"""

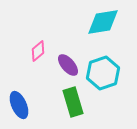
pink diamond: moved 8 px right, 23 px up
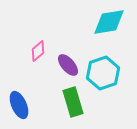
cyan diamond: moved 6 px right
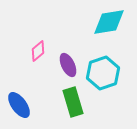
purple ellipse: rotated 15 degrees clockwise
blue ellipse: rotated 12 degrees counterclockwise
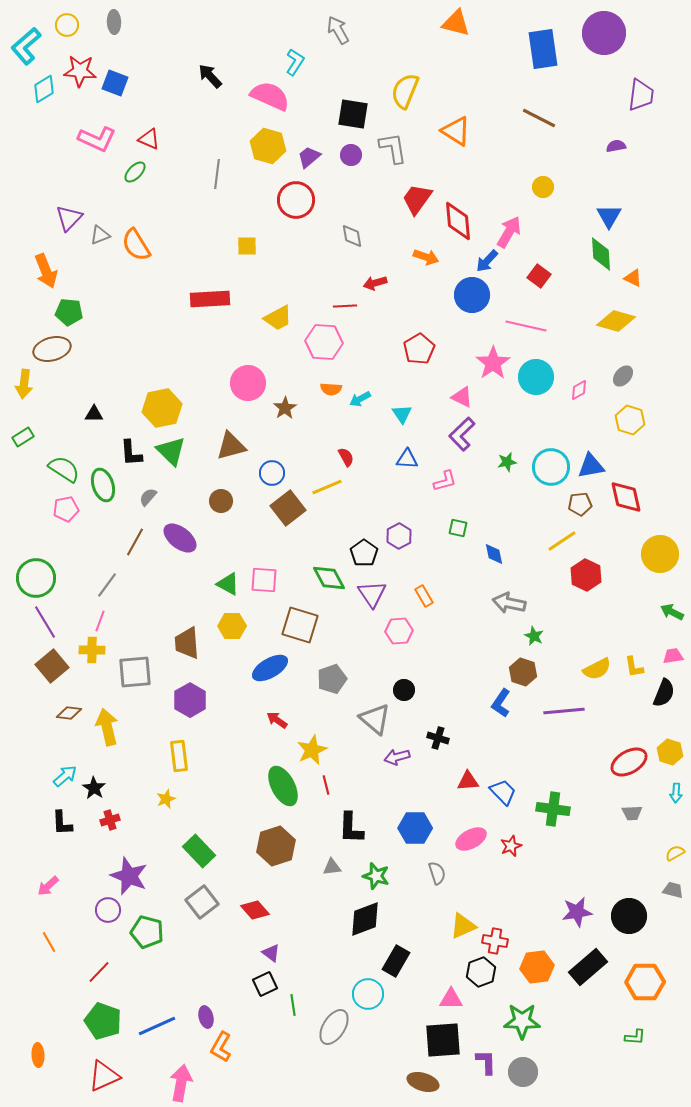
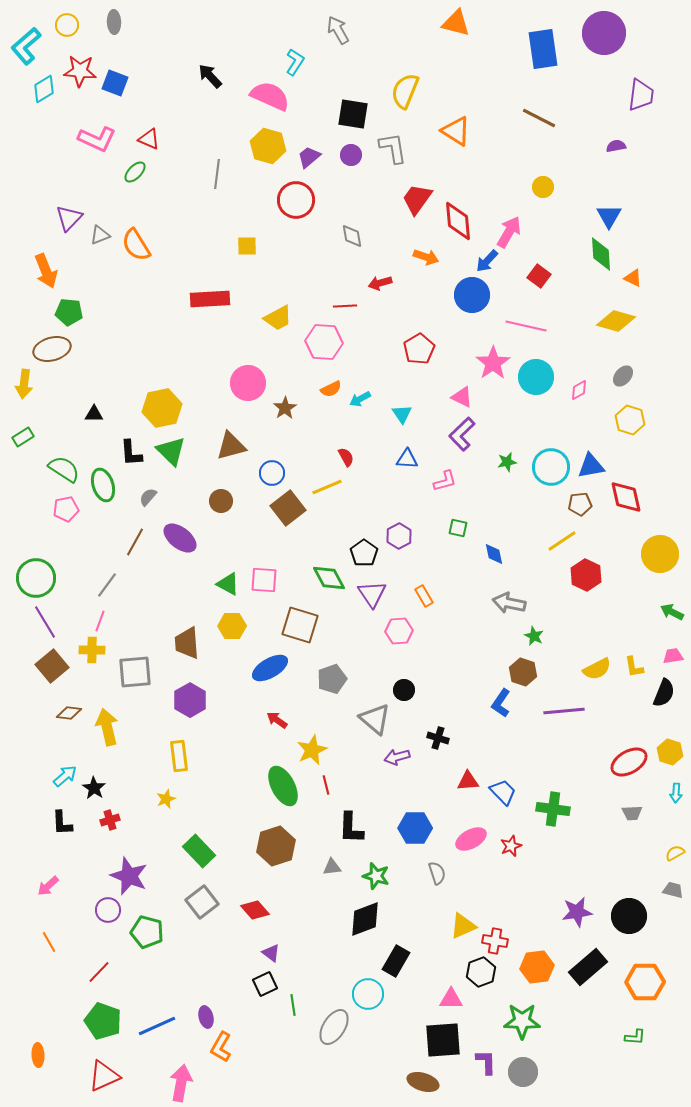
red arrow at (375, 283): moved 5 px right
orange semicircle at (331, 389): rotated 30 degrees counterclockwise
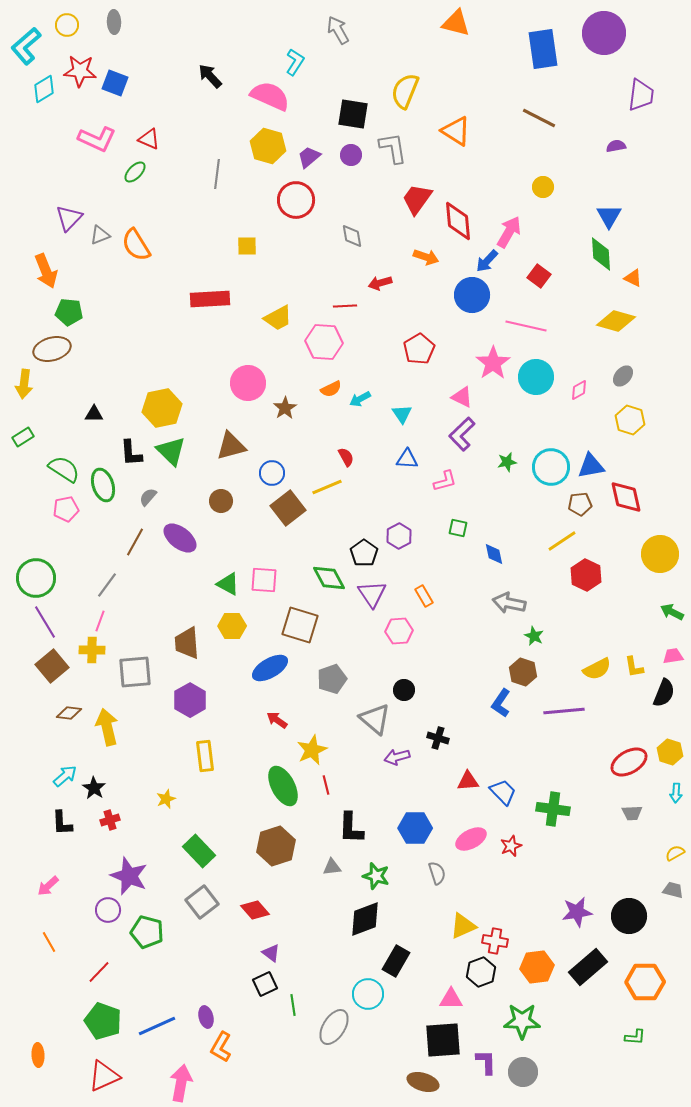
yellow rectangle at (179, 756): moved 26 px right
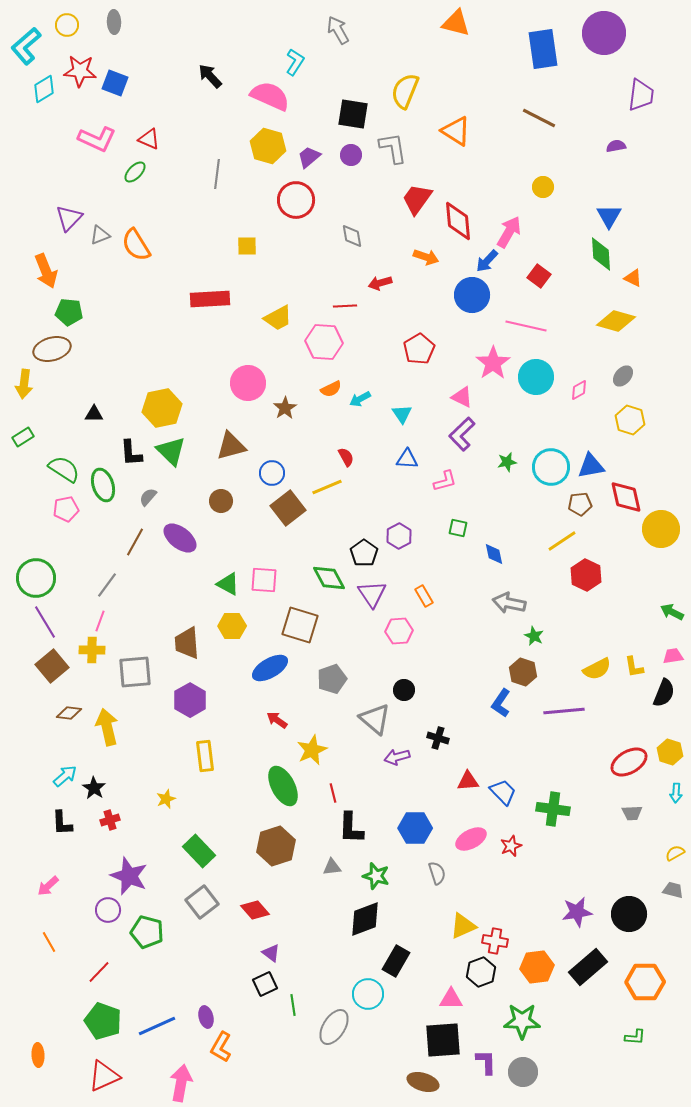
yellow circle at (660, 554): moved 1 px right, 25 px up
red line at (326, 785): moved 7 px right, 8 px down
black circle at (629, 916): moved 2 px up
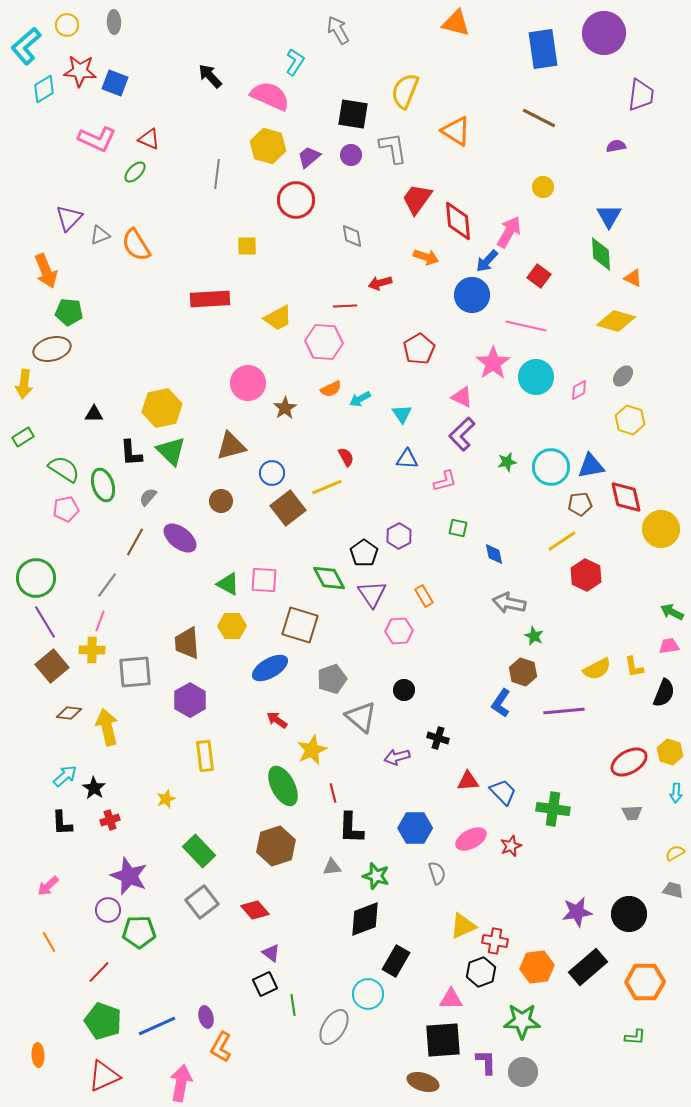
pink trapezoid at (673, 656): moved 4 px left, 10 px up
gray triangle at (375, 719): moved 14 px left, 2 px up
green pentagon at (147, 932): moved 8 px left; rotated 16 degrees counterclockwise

"""

SCOPO DEL COMPITO: Trasforma tutte le righe delle registrazioni in un elenco numerato, saltando le righe vuote ed escludendo quelle che indicano le immagini.

SOLUZIONE SVOLTA:
1. pink diamond: moved 8 px right, 23 px up
2. cyan diamond: moved 6 px right
3. purple ellipse: rotated 15 degrees clockwise
4. blue ellipse: rotated 12 degrees counterclockwise
5. red arrow at (375, 283): moved 5 px right
6. orange semicircle at (331, 389): rotated 30 degrees counterclockwise
7. yellow rectangle at (179, 756): moved 26 px right
8. yellow circle at (660, 554): moved 1 px right, 25 px up
9. red line at (326, 785): moved 7 px right, 8 px down
10. black circle at (629, 916): moved 2 px up
11. pink trapezoid at (673, 656): moved 4 px left, 10 px up
12. gray triangle at (375, 719): moved 14 px left, 2 px up
13. green pentagon at (147, 932): moved 8 px left; rotated 16 degrees counterclockwise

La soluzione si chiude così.